### PROMPT
Images within the entries are to be omitted; the remainder must be reproduced exactly.

(THE INPUT begins)

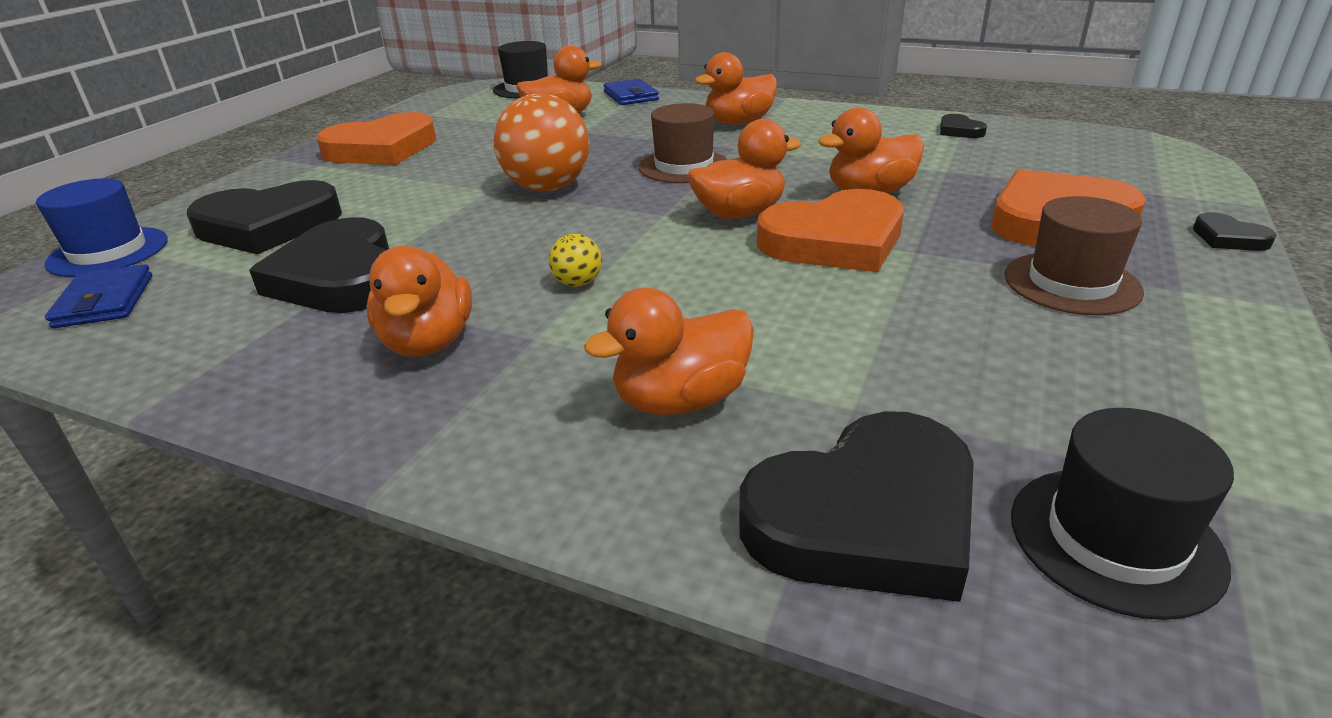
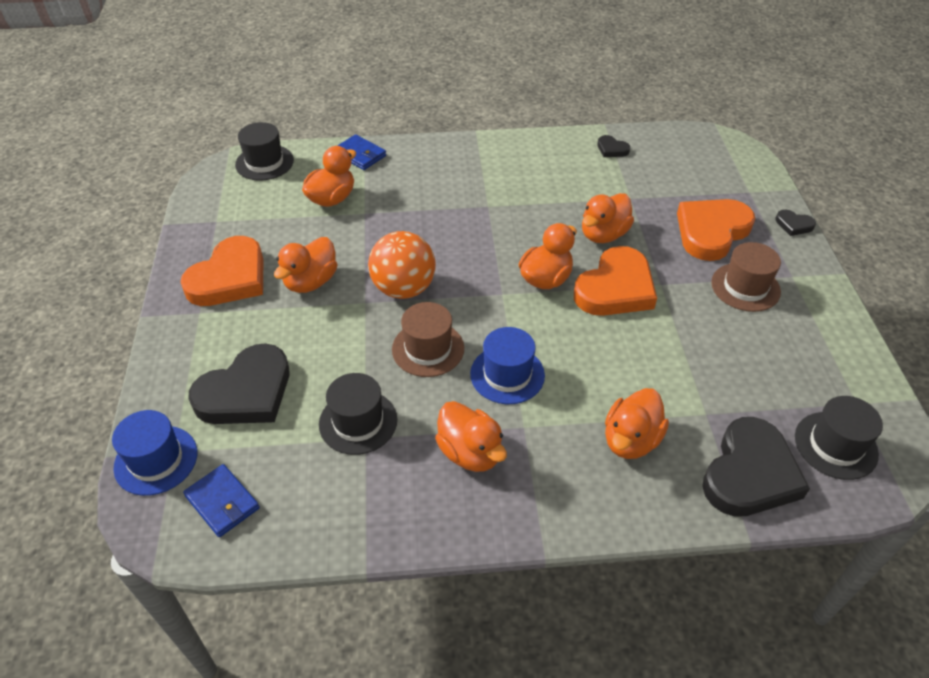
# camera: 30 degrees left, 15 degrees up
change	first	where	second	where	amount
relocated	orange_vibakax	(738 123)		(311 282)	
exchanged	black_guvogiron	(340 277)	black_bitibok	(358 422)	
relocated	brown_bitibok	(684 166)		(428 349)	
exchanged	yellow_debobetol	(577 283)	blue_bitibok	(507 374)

(THE INPUT ends)

### EXERCISE RESULT
# camera: 30 degrees left, 15 degrees up
change	first	where	second	where	amount
relocated	orange_vibakax	(738 123)		(311 282)	
exchanged	black_guvogiron	(340 277)	black_bitibok	(358 422)	
relocated	brown_bitibok	(684 166)		(428 349)	
exchanged	yellow_debobetol	(577 283)	blue_bitibok	(507 374)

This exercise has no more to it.